**Exercise brief**
Of all the lines in the entries below, give again exactly those starting at the line containing "D3: diode 1N4004 (A BTN, K VLOAD) -> none" and ending at the line containing "R208: 68 (G31, GND) -> 15 (G31, GND)", both ends included, and no others.

****************************************

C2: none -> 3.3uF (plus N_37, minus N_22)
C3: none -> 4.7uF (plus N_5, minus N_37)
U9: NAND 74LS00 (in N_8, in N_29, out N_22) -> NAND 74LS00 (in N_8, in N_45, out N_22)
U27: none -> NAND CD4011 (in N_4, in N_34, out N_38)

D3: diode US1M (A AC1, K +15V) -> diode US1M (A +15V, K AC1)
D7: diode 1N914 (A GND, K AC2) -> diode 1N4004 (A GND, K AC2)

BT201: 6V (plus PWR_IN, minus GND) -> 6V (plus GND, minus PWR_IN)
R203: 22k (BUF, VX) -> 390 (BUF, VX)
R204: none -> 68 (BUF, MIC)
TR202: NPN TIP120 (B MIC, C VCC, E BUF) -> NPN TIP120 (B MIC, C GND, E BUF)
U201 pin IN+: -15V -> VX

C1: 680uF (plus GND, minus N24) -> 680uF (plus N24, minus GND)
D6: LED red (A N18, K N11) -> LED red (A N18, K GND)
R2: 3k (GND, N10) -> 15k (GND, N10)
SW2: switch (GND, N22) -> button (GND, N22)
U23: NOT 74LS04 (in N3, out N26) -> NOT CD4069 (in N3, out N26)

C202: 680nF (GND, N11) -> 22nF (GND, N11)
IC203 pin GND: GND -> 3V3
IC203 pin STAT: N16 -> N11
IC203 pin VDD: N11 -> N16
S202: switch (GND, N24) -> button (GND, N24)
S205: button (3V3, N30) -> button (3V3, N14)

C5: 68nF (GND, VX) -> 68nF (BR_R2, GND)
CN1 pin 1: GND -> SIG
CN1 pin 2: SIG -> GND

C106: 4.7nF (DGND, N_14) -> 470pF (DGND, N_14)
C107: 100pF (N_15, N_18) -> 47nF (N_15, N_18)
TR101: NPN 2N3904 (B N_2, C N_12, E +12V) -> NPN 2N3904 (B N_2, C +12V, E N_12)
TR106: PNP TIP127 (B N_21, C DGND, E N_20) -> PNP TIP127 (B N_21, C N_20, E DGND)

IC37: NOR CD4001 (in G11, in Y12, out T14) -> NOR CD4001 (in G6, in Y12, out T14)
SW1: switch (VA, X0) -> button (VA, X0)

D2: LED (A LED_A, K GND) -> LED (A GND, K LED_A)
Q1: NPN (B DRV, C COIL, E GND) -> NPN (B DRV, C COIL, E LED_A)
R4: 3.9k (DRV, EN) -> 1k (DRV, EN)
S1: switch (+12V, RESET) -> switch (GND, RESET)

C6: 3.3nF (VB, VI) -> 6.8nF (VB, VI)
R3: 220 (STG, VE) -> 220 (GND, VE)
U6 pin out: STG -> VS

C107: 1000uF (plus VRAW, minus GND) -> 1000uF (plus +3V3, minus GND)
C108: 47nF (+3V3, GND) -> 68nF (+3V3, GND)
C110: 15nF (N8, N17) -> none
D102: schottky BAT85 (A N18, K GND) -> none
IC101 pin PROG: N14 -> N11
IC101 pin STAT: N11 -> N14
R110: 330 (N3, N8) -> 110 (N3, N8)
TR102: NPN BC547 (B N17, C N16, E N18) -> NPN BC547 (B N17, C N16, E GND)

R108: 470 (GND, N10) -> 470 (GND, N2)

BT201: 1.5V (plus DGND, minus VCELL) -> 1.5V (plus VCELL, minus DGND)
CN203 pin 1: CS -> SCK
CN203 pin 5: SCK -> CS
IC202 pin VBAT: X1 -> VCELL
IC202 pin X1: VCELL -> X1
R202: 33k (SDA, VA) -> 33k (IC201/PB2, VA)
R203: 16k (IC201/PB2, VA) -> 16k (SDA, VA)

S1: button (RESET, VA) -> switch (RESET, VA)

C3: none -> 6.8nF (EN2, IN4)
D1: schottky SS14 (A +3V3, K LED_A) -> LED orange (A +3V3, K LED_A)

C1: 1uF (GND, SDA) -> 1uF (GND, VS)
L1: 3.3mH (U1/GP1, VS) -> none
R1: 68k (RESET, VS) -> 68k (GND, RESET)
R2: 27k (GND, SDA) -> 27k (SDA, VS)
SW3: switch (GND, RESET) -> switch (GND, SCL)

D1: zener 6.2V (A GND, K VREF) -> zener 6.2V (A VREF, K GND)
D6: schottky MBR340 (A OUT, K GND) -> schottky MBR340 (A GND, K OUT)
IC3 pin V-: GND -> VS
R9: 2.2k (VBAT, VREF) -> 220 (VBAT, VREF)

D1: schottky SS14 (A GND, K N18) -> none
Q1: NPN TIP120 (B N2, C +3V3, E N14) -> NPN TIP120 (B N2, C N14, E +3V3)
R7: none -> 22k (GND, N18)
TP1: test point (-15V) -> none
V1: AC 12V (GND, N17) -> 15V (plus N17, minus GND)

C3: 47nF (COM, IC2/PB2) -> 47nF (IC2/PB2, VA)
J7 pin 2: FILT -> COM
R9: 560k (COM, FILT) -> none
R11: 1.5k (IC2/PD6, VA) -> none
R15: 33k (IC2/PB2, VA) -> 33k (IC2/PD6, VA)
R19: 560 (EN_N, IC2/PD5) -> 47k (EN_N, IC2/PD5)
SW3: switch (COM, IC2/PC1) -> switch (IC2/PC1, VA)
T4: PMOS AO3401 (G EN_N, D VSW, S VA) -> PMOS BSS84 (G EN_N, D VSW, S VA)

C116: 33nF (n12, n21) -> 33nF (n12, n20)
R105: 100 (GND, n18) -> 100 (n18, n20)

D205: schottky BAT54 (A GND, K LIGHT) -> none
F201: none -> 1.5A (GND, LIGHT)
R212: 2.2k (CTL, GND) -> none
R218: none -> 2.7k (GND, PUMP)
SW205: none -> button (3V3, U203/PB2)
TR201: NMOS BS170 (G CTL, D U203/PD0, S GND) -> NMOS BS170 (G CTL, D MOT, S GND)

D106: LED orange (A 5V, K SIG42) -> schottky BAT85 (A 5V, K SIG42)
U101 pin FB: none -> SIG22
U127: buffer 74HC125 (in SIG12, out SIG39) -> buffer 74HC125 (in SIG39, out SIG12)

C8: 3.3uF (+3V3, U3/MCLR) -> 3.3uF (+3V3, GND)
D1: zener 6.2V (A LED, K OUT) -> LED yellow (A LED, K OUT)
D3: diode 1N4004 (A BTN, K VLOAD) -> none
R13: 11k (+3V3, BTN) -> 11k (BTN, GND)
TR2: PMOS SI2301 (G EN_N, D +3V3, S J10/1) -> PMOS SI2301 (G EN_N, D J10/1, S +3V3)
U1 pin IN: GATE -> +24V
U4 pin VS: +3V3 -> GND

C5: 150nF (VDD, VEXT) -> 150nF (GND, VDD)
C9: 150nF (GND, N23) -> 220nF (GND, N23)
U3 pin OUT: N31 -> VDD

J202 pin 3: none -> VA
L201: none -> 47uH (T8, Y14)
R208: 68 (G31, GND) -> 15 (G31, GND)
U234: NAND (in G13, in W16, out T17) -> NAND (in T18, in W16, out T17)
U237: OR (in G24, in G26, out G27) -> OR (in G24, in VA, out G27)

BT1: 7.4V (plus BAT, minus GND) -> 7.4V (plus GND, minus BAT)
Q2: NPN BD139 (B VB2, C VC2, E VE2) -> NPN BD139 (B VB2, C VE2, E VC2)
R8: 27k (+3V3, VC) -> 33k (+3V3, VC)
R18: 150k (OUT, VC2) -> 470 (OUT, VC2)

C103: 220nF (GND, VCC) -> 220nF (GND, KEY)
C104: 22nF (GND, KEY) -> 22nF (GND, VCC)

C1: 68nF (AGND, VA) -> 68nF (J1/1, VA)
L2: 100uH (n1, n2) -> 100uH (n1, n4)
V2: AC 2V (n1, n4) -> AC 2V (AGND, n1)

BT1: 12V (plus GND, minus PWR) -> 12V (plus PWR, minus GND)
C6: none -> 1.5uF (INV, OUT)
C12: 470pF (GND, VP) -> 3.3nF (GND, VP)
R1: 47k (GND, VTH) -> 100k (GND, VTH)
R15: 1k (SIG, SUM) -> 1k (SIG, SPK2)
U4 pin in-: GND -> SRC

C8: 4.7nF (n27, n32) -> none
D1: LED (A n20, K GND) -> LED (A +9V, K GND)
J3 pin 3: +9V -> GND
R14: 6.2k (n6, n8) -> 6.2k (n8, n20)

****************************************

**Answer to the exercise**
D3: diode 1N4004 (A BTN, K VLOAD) -> none
R13: 11k (+3V3, BTN) -> 11k (BTN, GND)
TR2: PMOS SI2301 (G EN_N, D +3V3, S J10/1) -> PMOS SI2301 (G EN_N, D J10/1, S +3V3)
U1 pin IN: GATE -> +24V
U4 pin VS: +3V3 -> GND

C5: 150nF (VDD, VEXT) -> 150nF (GND, VDD)
C9: 150nF (GND, N23) -> 220nF (GND, N23)
U3 pin OUT: N31 -> VDD

J202 pin 3: none -> VA
L201: none -> 47uH (T8, Y14)
R208: 68 (G31, GND) -> 15 (G31, GND)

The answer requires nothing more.